-------- Data listing
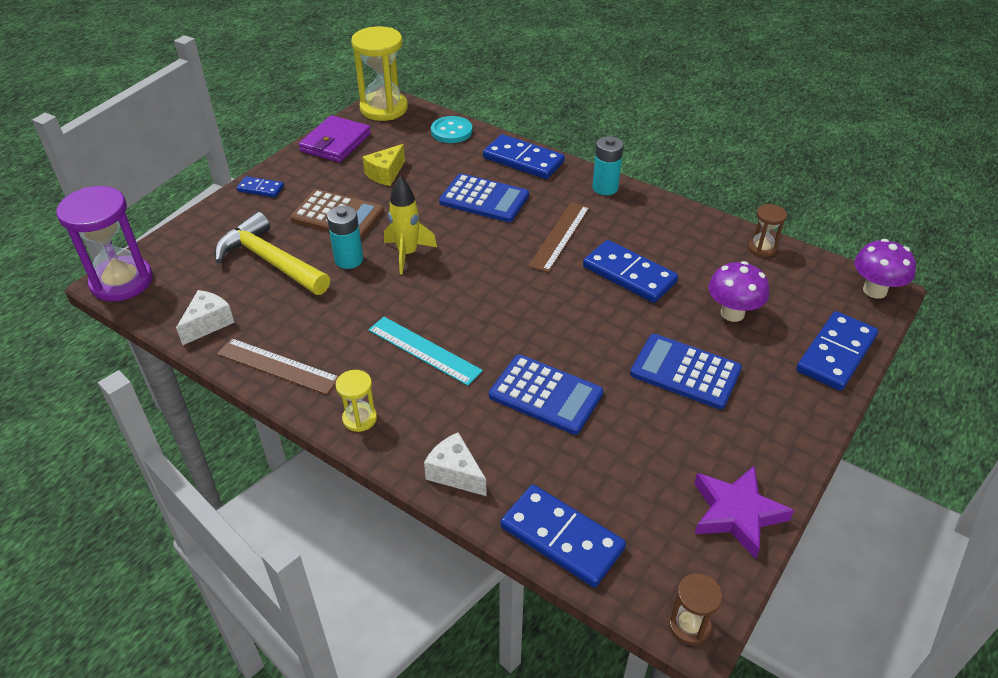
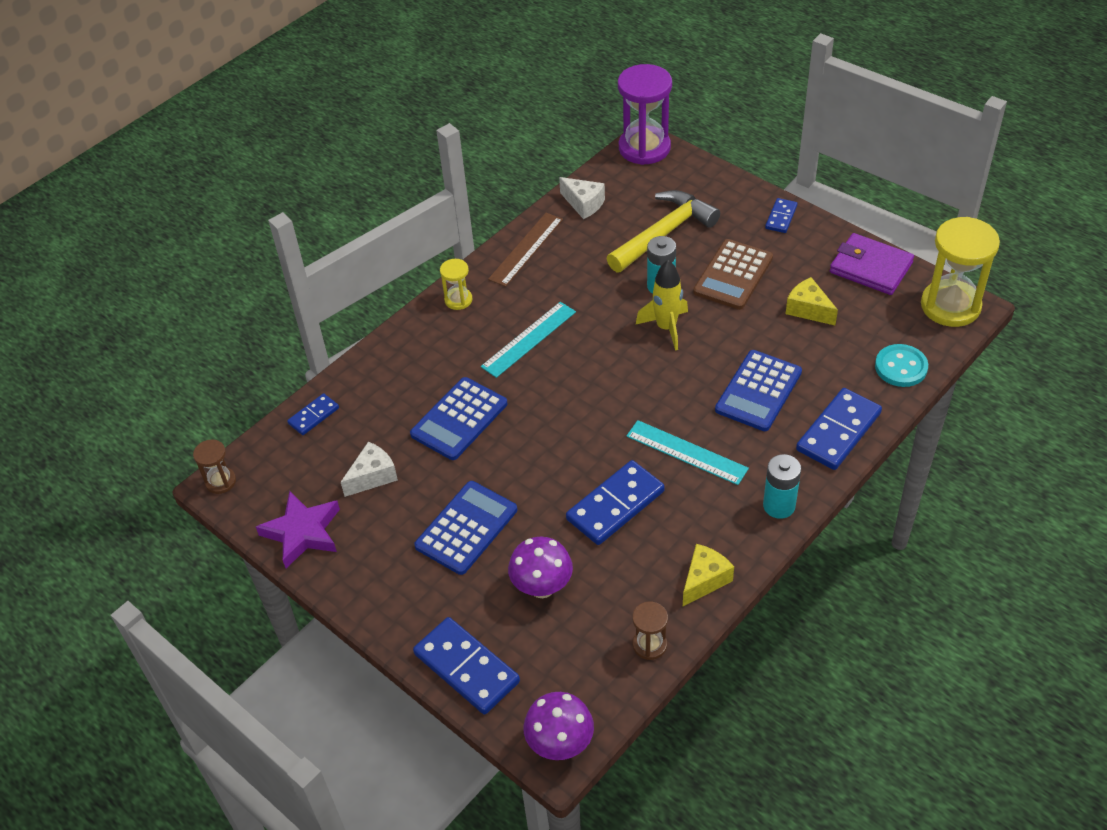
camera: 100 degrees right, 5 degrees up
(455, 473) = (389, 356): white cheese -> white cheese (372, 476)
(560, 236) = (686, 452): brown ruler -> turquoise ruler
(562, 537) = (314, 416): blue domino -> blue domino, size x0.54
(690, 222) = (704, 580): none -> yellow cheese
----------------
-------- Data listing
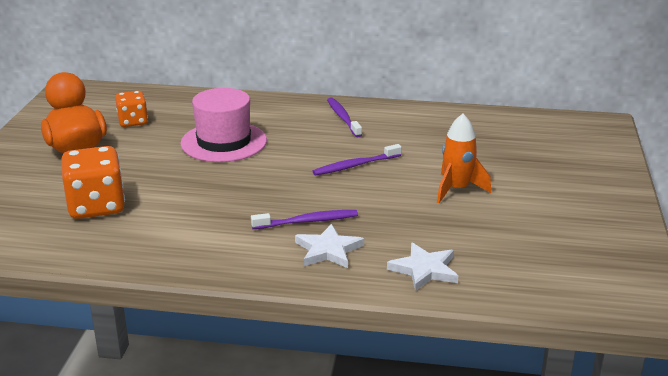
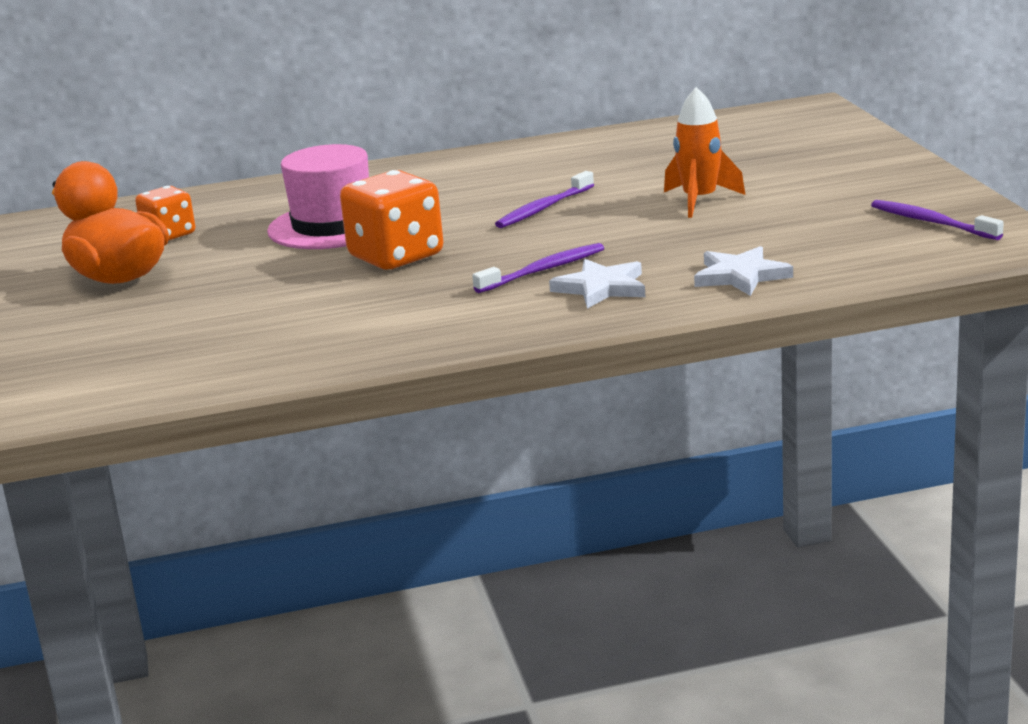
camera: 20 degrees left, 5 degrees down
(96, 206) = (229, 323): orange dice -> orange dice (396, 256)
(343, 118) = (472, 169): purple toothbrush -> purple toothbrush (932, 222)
----------------
## What the exercise asks
Looking at the entries above, can you reproduce exactly the lines from the one that holds "(96, 206) = (229, 323): orange" through the one that holds "(343, 118) = (472, 169): purple", and only those?

## Answer for this exercise
(96, 206) = (229, 323): orange dice -> orange dice (396, 256)
(343, 118) = (472, 169): purple toothbrush -> purple toothbrush (932, 222)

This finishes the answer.